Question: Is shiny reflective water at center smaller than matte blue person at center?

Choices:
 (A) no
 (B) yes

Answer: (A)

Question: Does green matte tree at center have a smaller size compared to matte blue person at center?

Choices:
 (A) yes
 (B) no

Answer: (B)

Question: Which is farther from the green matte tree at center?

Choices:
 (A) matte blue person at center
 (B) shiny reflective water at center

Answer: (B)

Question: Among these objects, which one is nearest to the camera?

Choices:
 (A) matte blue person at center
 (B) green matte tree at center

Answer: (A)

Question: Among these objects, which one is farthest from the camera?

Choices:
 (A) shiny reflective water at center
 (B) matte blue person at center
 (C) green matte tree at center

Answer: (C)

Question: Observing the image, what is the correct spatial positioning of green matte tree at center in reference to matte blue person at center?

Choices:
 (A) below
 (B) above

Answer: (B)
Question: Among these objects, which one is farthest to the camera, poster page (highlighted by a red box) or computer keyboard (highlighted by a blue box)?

» **THE PROBLEM**
Can you reproduce every line of the data above word for word, without changing anything?

» **WRITTEN ANSWER**
Question: Is shiny reflective water at center smaller than matte blue person at center?

Choices:
 (A) no
 (B) yes

Answer: (A)

Question: Does green matte tree at center have a smaller size compared to matte blue person at center?

Choices:
 (A) yes
 (B) no

Answer: (B)

Question: Which is farther from the green matte tree at center?

Choices:
 (A) matte blue person at center
 (B) shiny reflective water at center

Answer: (B)

Question: Among these objects, which one is nearest to the camera?

Choices:
 (A) matte blue person at center
 (B) green matte tree at center

Answer: (A)

Question: Among these objects, which one is farthest from the camera?

Choices:
 (A) shiny reflective water at center
 (B) matte blue person at center
 (C) green matte tree at center

Answer: (C)

Question: Observing the image, what is the correct spatial positioning of green matte tree at center in reference to matte blue person at center?

Choices:
 (A) below
 (B) above

Answer: (B)
Question: Among these objects, which one is farthest to the camera, poster page (highlighted by a red box) or computer keyboard (highlighted by a blue box)?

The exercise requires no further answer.